▸ Work item:
Tally the lines of the data that include the word "yellow". Only the number is to be returned.

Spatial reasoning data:

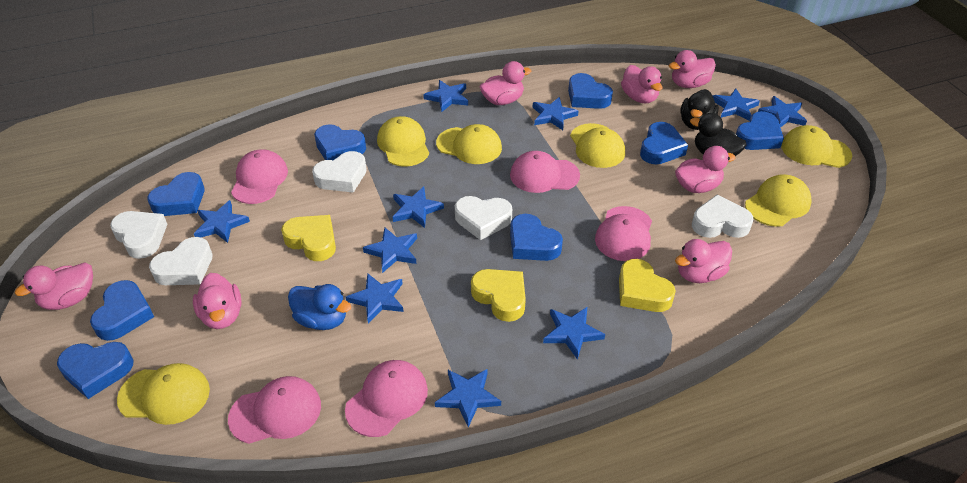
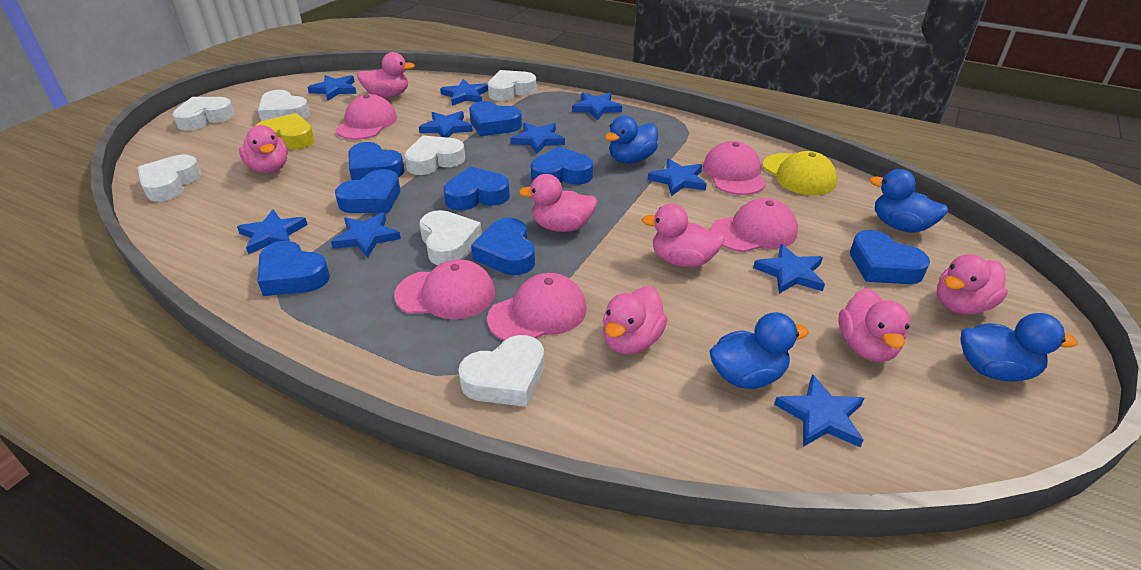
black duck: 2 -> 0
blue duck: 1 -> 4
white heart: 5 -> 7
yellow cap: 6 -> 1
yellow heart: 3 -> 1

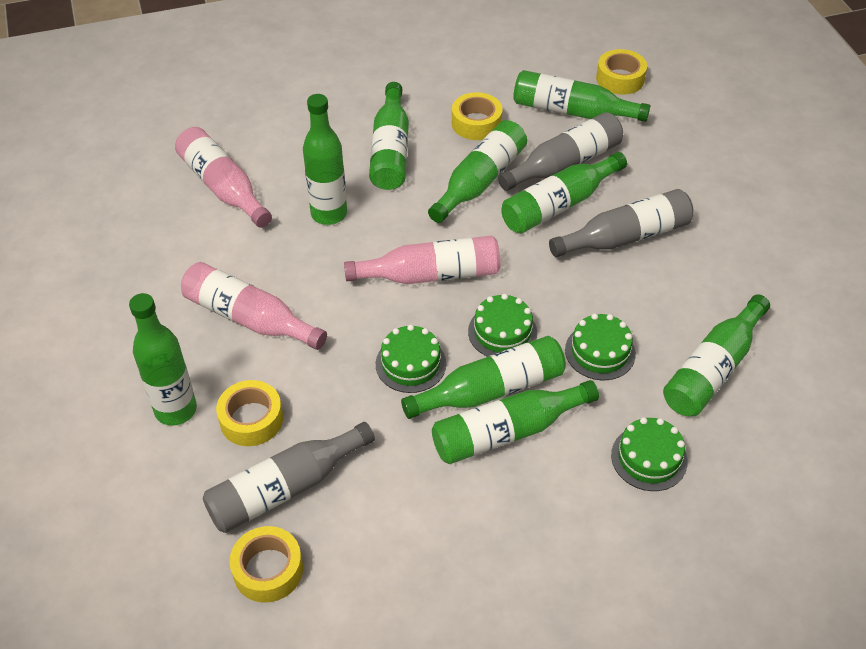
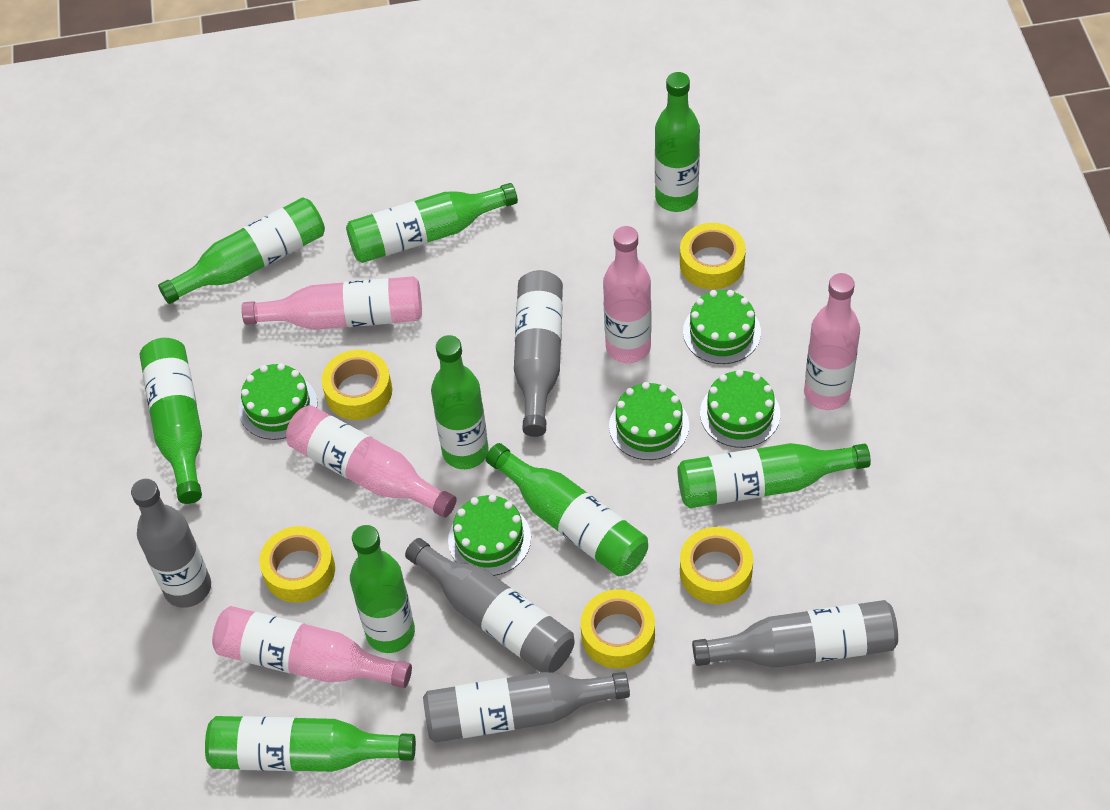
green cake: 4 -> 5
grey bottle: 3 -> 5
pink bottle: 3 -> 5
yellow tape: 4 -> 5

▸ Answer area:
3